### [YOUR TASK]
Each line in the records below that has the word "buffer" should be copied.

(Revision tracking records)
======
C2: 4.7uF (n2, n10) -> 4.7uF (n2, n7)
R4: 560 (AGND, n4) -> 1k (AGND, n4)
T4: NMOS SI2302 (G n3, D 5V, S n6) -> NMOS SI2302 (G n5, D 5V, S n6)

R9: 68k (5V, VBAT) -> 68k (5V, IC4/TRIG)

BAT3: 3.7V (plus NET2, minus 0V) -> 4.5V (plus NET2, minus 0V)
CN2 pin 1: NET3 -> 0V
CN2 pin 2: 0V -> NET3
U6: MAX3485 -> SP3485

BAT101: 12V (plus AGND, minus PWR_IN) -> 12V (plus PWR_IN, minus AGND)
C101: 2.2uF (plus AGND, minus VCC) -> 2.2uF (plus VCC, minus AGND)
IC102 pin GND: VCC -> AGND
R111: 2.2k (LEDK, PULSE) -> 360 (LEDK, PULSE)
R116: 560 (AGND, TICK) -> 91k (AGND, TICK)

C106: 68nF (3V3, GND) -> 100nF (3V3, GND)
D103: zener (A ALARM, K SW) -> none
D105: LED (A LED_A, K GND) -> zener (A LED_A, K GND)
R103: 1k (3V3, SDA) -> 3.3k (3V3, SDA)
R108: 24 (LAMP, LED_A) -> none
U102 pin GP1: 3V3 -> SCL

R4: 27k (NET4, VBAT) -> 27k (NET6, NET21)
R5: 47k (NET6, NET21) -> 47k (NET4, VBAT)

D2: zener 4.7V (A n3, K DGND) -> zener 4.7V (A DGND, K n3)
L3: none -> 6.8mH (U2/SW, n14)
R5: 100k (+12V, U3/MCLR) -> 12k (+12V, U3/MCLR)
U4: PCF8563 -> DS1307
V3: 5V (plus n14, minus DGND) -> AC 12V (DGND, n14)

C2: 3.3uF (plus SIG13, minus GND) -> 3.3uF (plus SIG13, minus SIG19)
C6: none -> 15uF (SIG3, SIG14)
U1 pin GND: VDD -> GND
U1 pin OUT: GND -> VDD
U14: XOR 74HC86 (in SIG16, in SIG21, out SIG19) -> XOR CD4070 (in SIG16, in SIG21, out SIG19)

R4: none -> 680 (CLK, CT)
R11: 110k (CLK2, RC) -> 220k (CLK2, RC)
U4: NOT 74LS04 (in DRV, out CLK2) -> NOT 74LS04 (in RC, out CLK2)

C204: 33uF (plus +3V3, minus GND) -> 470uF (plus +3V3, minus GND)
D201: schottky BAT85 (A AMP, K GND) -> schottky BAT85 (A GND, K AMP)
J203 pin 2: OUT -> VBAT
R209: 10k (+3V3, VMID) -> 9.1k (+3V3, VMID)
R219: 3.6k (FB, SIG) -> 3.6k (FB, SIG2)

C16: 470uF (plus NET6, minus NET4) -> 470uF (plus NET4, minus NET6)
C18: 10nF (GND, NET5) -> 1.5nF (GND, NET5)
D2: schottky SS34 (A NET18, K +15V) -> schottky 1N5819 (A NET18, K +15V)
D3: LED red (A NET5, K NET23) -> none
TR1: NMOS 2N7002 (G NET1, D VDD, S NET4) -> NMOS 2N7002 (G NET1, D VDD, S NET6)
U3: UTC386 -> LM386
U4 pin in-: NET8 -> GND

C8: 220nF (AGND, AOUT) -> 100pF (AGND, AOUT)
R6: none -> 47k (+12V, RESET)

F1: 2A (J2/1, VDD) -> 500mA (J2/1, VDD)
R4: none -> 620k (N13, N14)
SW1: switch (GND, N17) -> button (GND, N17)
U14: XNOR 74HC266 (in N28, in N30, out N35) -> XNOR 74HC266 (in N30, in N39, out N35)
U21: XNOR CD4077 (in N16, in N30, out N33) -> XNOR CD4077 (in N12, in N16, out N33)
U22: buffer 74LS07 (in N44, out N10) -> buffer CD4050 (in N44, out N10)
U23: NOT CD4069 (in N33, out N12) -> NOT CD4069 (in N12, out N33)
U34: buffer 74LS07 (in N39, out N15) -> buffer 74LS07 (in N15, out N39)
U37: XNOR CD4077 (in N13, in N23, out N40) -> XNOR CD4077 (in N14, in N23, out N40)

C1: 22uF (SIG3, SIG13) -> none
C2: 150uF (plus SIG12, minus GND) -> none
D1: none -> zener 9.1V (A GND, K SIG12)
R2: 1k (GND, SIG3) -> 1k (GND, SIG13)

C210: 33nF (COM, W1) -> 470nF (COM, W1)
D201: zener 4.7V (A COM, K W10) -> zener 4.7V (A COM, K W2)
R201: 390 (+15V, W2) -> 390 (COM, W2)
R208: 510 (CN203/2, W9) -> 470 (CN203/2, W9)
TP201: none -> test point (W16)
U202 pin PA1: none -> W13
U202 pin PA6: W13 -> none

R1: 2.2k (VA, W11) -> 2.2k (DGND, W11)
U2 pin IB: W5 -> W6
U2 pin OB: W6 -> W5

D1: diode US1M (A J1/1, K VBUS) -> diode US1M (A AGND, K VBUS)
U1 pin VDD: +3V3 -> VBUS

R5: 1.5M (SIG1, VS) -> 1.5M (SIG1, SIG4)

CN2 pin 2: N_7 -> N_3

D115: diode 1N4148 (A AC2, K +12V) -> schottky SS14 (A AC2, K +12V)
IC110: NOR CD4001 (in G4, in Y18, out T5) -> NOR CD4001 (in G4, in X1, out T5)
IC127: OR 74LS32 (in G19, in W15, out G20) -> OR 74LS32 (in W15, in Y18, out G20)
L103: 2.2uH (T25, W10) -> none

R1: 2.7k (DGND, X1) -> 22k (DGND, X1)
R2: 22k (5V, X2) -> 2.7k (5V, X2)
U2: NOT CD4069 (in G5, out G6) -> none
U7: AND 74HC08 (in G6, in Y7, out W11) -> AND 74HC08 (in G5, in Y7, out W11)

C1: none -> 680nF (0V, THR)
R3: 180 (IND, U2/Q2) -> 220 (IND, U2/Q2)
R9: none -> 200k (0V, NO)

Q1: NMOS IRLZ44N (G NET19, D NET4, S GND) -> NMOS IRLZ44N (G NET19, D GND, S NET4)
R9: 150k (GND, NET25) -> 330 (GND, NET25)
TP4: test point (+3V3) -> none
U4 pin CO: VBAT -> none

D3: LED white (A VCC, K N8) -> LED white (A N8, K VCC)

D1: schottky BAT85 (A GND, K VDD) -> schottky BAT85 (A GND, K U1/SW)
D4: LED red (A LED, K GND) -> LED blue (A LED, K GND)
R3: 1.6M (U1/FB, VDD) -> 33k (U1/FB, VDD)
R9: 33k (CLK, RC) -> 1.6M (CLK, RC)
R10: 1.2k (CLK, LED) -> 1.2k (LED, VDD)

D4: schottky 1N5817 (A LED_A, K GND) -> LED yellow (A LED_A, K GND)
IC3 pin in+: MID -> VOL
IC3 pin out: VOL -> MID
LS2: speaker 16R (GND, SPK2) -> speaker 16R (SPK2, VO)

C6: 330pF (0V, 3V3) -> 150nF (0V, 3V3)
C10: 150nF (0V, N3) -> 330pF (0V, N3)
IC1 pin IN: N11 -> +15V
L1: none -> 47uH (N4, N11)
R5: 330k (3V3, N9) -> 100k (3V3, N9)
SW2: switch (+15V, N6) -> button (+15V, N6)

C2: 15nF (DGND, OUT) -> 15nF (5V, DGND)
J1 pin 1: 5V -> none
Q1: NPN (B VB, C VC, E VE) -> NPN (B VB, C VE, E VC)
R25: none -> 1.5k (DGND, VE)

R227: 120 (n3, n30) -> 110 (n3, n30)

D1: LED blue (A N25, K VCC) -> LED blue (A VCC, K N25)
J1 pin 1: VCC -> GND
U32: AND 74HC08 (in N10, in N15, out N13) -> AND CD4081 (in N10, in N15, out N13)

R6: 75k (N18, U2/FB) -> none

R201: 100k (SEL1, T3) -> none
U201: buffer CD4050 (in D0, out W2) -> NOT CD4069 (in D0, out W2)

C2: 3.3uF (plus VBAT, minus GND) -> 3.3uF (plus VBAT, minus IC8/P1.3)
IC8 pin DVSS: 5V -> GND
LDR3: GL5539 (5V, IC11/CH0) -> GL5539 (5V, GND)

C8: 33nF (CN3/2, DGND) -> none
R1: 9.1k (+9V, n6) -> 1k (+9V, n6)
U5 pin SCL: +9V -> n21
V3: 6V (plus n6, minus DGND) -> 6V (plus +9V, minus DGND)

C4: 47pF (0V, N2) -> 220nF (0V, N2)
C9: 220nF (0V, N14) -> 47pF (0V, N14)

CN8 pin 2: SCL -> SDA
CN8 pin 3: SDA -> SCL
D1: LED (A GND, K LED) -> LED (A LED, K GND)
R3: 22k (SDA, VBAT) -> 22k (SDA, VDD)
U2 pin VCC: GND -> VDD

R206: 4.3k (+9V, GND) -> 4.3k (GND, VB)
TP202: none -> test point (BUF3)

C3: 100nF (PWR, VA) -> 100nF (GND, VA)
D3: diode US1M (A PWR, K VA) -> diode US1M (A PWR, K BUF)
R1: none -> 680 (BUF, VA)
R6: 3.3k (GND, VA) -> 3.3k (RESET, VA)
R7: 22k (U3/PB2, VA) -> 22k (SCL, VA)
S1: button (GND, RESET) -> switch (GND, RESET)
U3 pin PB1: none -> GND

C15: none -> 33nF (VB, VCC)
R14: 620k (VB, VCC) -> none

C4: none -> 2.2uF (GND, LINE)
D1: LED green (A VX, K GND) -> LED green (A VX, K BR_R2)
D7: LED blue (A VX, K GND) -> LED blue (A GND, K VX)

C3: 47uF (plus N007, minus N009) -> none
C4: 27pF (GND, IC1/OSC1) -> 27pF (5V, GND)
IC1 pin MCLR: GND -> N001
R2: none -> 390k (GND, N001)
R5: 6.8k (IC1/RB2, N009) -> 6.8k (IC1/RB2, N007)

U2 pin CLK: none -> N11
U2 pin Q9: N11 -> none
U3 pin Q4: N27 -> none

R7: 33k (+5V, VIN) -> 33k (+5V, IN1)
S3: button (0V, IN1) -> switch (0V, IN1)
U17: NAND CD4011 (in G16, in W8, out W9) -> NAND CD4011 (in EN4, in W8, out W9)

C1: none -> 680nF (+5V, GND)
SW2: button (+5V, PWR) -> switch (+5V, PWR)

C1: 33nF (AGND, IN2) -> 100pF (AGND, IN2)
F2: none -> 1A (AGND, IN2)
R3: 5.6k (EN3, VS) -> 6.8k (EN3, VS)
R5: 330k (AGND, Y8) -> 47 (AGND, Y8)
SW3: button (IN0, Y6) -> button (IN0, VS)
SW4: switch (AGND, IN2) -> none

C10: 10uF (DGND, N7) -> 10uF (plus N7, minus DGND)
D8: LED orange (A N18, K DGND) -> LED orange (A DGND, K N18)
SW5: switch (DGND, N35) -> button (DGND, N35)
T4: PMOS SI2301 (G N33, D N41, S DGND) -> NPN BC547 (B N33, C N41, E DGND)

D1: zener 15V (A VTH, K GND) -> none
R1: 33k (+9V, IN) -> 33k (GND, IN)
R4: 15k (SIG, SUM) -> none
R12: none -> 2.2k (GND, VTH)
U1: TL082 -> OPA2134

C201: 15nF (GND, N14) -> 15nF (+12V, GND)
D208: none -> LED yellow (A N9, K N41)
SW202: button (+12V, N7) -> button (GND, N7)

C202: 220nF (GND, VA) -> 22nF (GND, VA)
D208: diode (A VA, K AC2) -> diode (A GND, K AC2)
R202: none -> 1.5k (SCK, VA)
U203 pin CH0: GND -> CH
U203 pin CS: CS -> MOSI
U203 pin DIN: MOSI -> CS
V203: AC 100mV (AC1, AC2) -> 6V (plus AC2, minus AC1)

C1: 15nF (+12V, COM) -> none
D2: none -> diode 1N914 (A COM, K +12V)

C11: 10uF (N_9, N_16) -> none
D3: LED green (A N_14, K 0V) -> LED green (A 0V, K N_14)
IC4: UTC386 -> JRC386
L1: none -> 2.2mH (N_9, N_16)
======
### [SOLUTION FOR THIS EXERCISE]
U22: buffer 74LS07 (in N44, out N10) -> buffer CD4050 (in N44, out N10)
U34: buffer 74LS07 (in N39, out N15) -> buffer 74LS07 (in N15, out N39)
U201: buffer CD4050 (in D0, out W2) -> NOT CD4069 (in D0, out W2)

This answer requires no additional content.